### PROBLEM
Return the data below exactly, but only from the line containing "orange watering can [595,142,700,272]" through the line containing "grey goblet [270,452,515,571] ->", with both of those lines included.

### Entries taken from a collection

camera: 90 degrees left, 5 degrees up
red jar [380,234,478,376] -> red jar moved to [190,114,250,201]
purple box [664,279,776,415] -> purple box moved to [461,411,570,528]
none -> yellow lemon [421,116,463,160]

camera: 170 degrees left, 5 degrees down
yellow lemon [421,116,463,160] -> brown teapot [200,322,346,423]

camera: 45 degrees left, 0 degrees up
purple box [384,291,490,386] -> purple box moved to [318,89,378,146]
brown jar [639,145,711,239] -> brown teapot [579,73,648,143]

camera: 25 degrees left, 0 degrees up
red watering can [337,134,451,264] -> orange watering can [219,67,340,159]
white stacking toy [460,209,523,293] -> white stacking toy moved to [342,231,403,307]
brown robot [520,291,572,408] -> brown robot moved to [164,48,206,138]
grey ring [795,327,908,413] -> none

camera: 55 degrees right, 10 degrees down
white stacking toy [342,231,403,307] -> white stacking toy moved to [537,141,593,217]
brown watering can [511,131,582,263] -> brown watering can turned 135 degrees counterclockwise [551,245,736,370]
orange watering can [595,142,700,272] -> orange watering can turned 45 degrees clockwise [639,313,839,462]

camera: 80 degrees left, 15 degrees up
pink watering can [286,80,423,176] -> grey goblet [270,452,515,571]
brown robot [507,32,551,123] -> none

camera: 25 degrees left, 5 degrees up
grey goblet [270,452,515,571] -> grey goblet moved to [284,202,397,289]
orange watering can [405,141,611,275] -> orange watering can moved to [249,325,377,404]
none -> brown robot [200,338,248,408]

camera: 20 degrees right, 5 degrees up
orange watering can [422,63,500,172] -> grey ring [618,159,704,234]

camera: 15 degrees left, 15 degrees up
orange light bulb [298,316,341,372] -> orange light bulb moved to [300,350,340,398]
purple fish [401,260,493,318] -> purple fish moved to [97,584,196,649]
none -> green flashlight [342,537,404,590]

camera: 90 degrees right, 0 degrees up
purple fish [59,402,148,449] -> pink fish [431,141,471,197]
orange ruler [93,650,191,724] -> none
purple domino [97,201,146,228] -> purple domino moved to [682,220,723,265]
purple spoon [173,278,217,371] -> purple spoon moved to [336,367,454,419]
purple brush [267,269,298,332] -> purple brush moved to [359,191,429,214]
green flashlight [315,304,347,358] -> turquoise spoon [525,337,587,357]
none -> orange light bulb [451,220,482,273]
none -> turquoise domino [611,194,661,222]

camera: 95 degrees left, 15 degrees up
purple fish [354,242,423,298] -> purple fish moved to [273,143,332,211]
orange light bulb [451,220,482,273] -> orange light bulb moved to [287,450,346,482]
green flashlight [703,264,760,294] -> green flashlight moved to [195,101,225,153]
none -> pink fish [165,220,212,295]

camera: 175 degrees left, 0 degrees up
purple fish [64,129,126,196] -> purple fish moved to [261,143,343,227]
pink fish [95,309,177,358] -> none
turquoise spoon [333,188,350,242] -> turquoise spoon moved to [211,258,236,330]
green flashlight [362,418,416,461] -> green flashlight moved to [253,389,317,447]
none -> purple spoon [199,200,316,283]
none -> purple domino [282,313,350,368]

### SOLUTION TO THIS EXERCISE
orange watering can [595,142,700,272] -> orange watering can turned 45 degrees clockwise [639,313,839,462]

camera: 80 degrees left, 15 degrees up
pink watering can [286,80,423,176] -> grey goblet [270,452,515,571]
brown robot [507,32,551,123] -> none

camera: 25 degrees left, 5 degrees up
grey goblet [270,452,515,571] -> grey goblet moved to [284,202,397,289]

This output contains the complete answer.